> WORK INSTRUCTION
Would you please repeat all of the data exactly, omitting the pictures?
<<<<
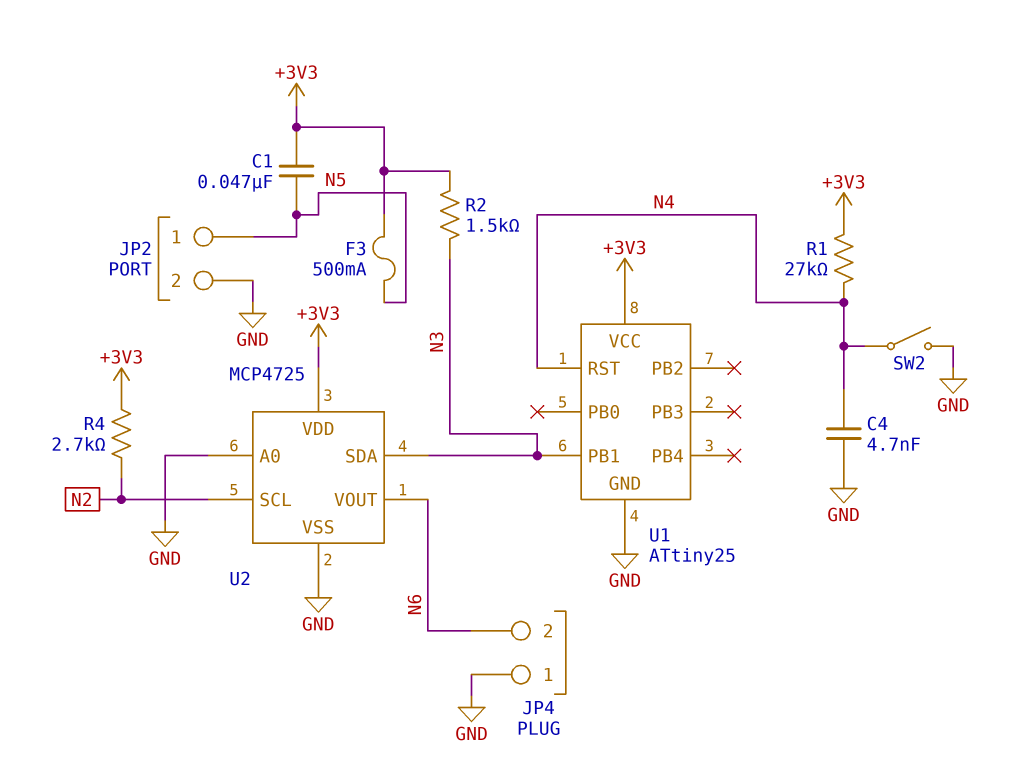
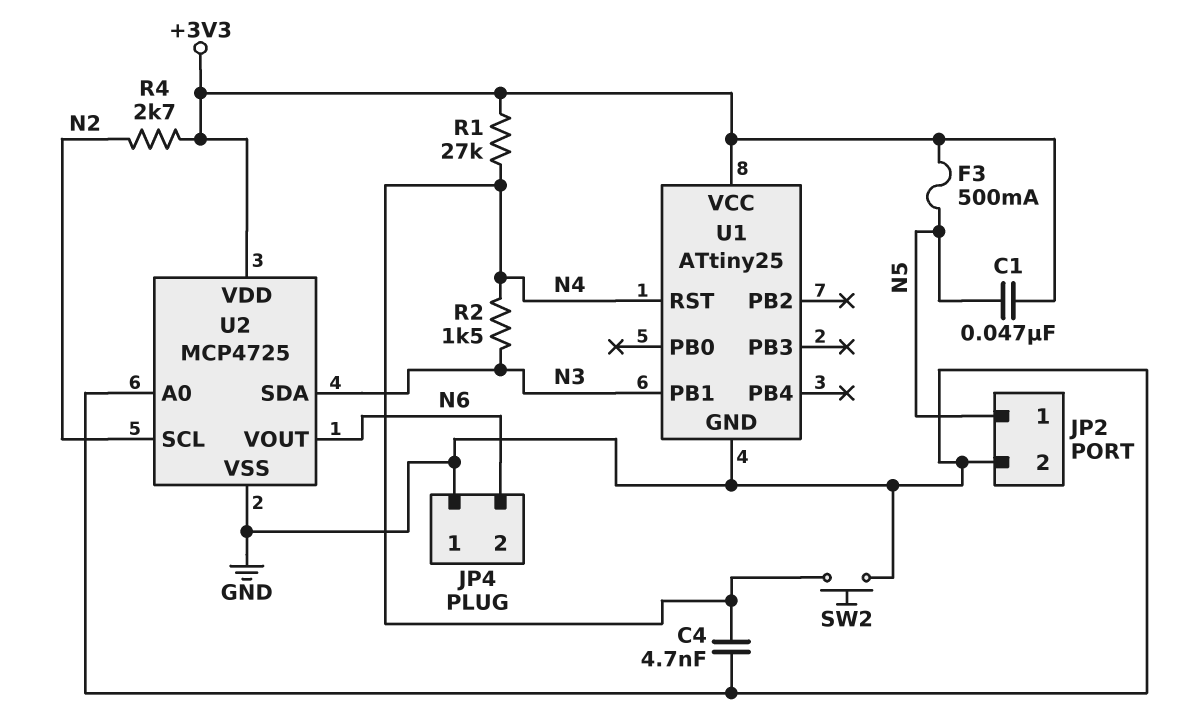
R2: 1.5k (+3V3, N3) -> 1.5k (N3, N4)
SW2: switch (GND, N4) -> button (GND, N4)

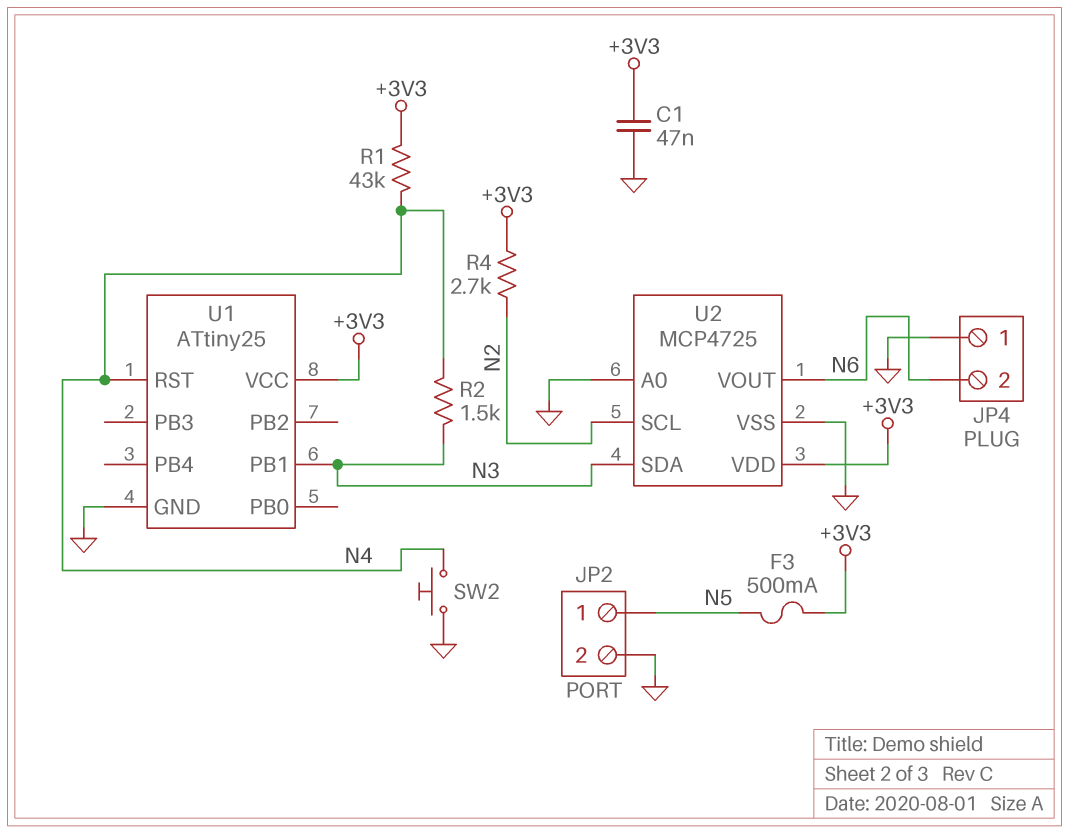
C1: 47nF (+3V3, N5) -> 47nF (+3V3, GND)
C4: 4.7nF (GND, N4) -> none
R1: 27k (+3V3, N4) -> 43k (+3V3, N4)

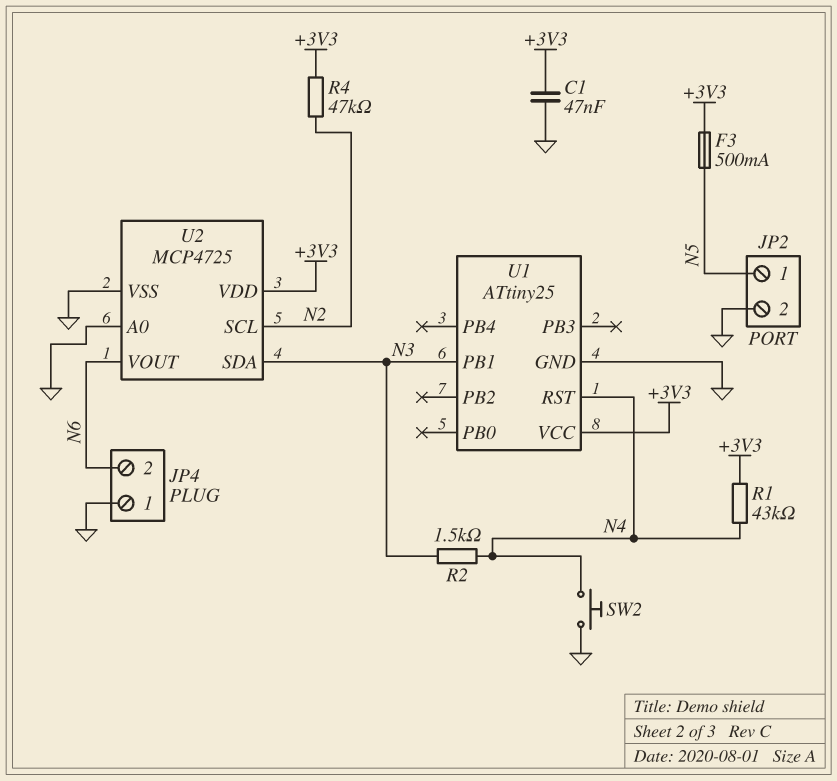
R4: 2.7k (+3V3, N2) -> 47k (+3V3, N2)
>>>>
> EXERCISE SOLUTION
R2: 1.5k (+3V3, N3) -> 1.5k (N3, N4)
SW2: switch (GND, N4) -> button (GND, N4)

C1: 47nF (+3V3, N5) -> 47nF (+3V3, GND)
C4: 4.7nF (GND, N4) -> none
R1: 27k (+3V3, N4) -> 43k (+3V3, N4)

R4: 2.7k (+3V3, N2) -> 47k (+3V3, N2)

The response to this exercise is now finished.